Supplied information –

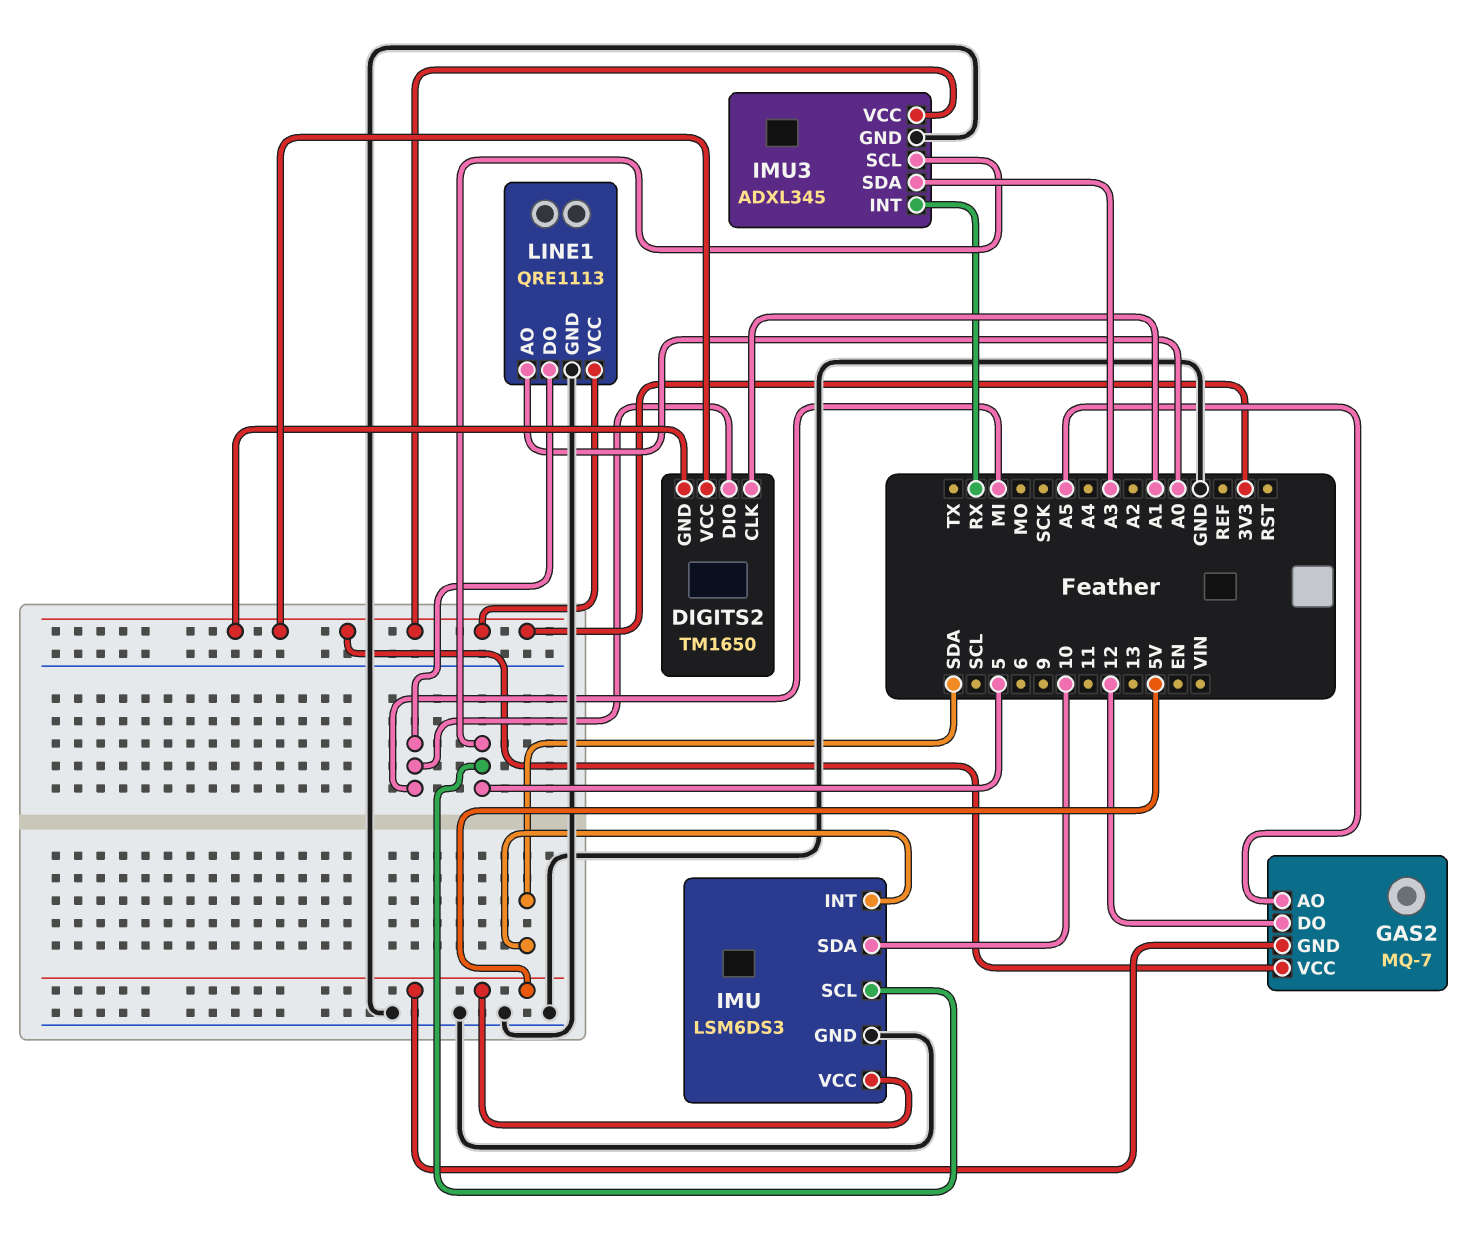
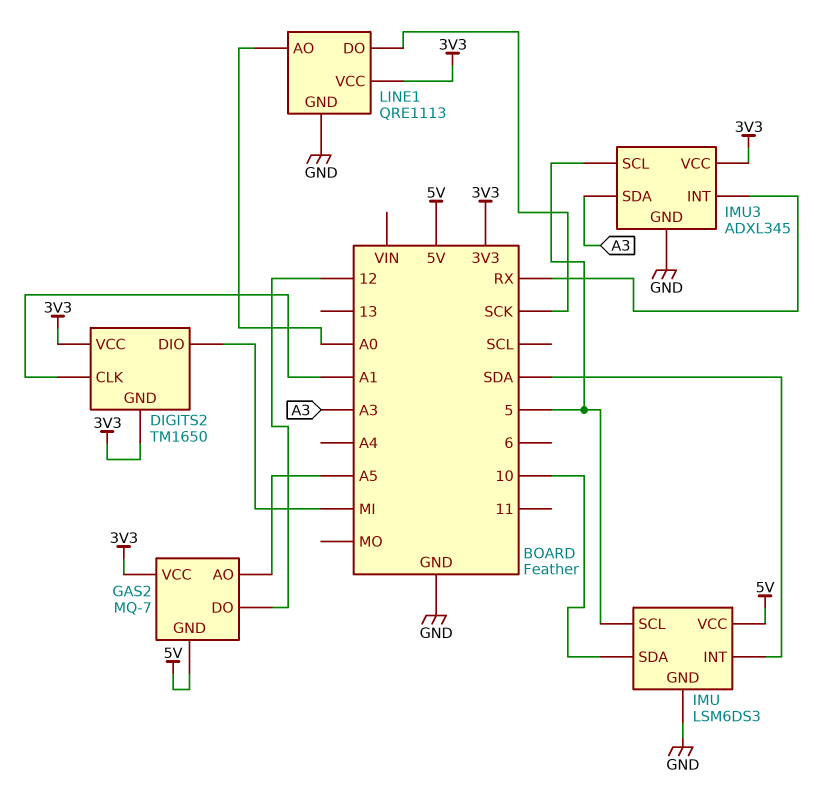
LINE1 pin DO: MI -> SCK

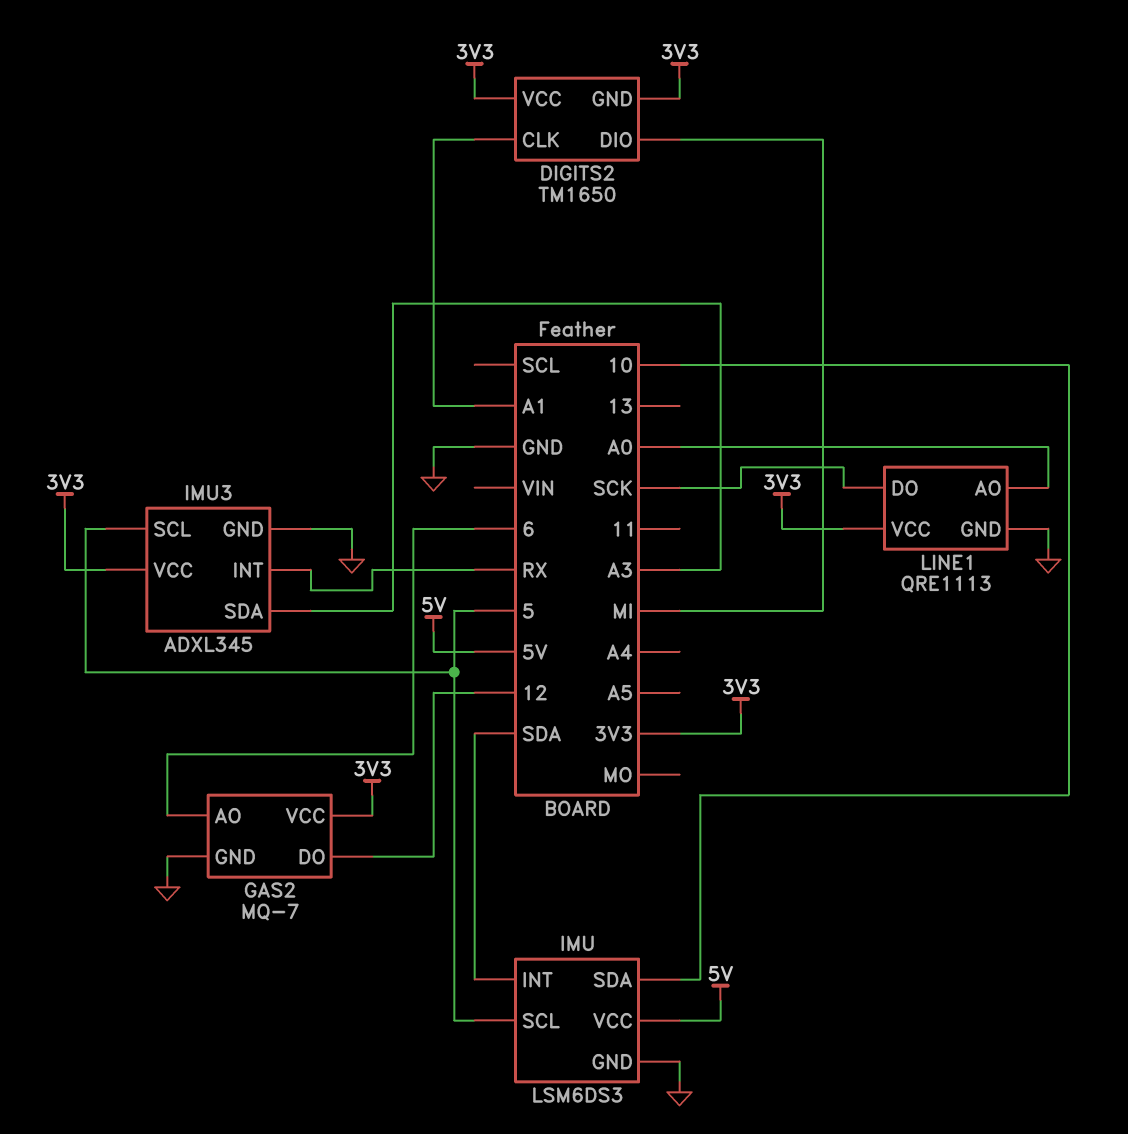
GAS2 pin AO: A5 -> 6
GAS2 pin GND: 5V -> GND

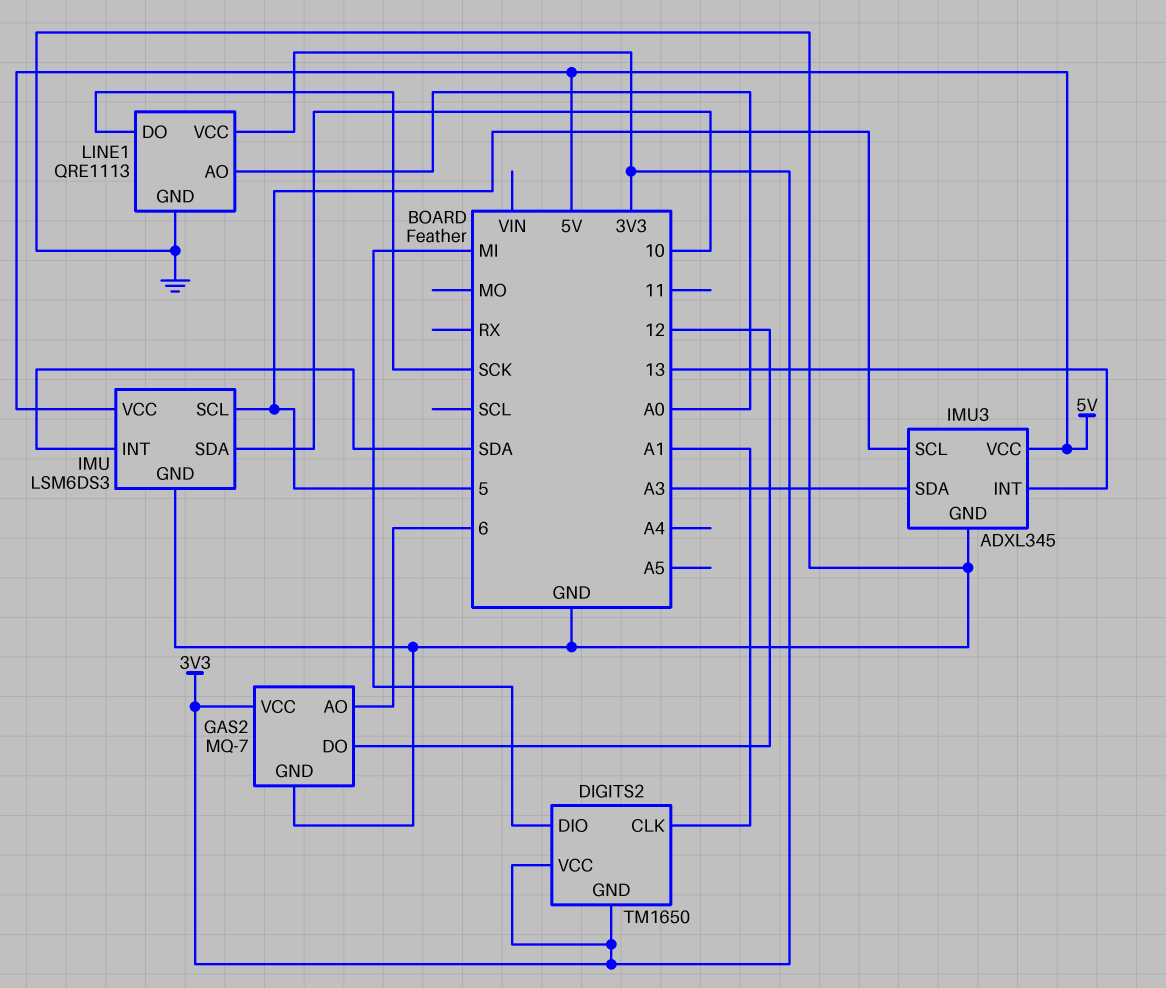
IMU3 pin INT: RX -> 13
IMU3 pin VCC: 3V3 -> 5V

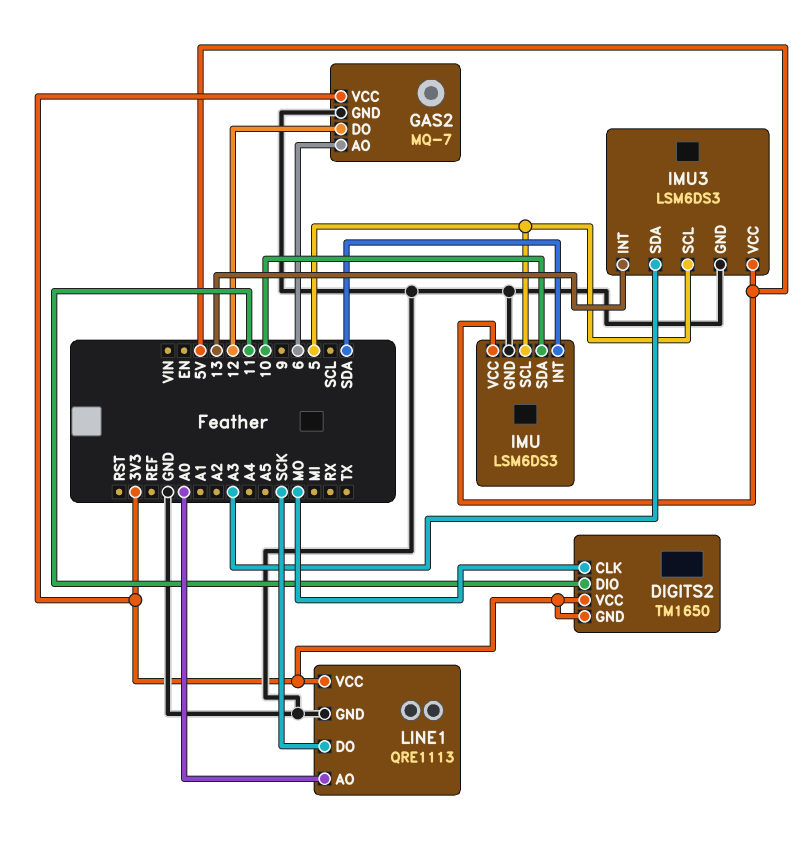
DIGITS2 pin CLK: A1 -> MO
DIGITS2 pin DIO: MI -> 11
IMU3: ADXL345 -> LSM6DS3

Exercise objective – Copy out exactly, without any pictures, the lines above that begin at the one with "GAS2 pin GND: 5V -> GND" and end at the last line of the listing.

Task output –
GAS2 pin GND: 5V -> GND

IMU3 pin INT: RX -> 13
IMU3 pin VCC: 3V3 -> 5V

DIGITS2 pin CLK: A1 -> MO
DIGITS2 pin DIO: MI -> 11
IMU3: ADXL345 -> LSM6DS3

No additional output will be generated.